• [Task brief]: Give back the line in the listing below that contains "- repainted: grey" and all remaining lines, retyped exactly, through the last line.
_____
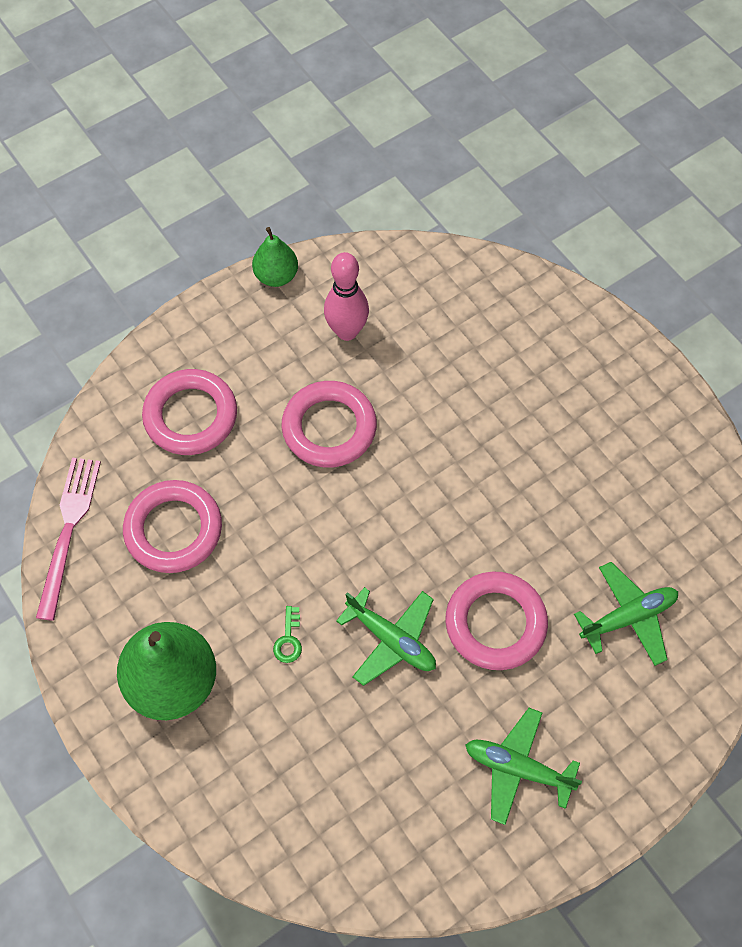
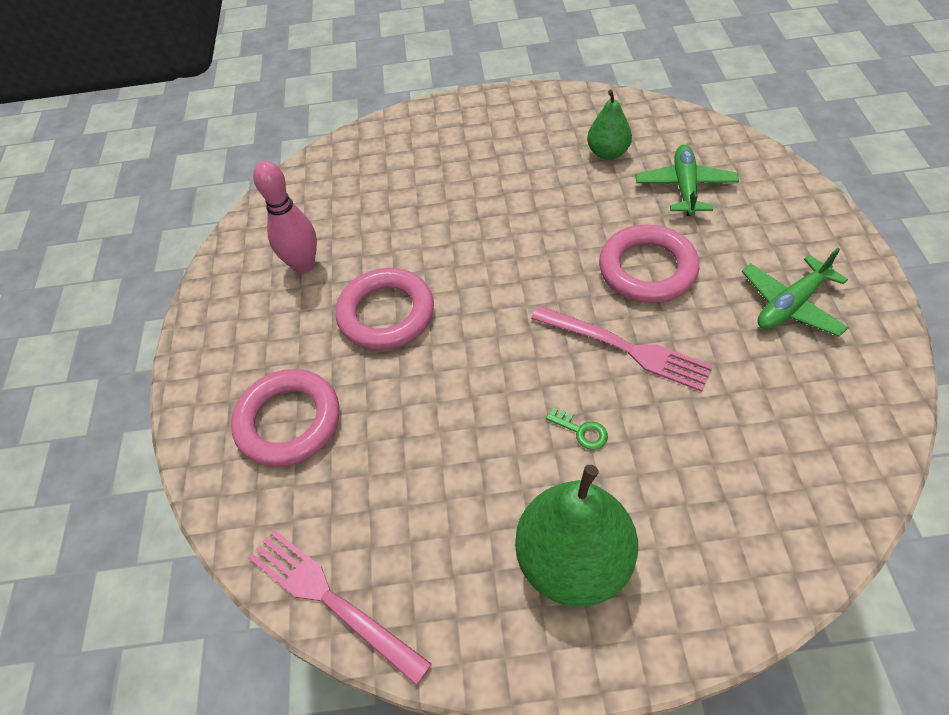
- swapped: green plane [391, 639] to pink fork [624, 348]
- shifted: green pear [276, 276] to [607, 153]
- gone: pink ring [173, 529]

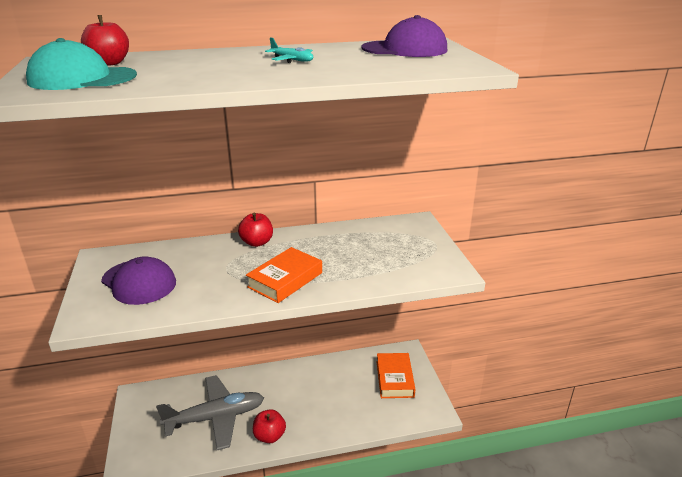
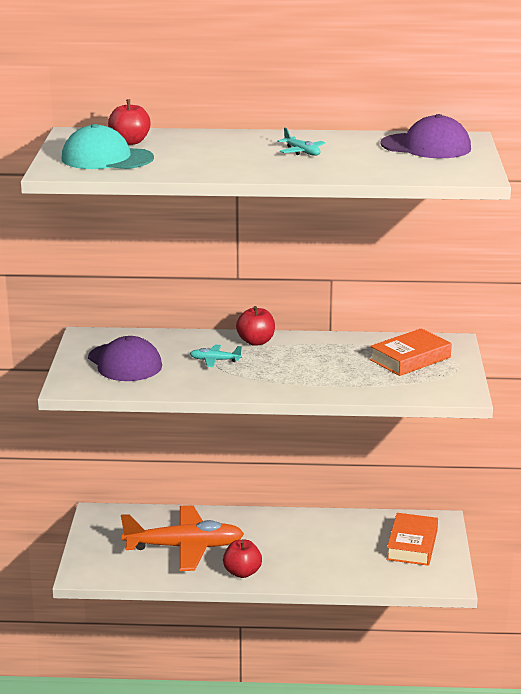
- repainted: grey plane [216, 417] to orange plane [185, 547]
- new: turquoise plane [214, 360]
- shifted: orange book [285, 280] to [410, 359]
_____
• [Exercise response]:
- repainted: grey plane [216, 417] to orange plane [185, 547]
- new: turquoise plane [214, 360]
- shifted: orange book [285, 280] to [410, 359]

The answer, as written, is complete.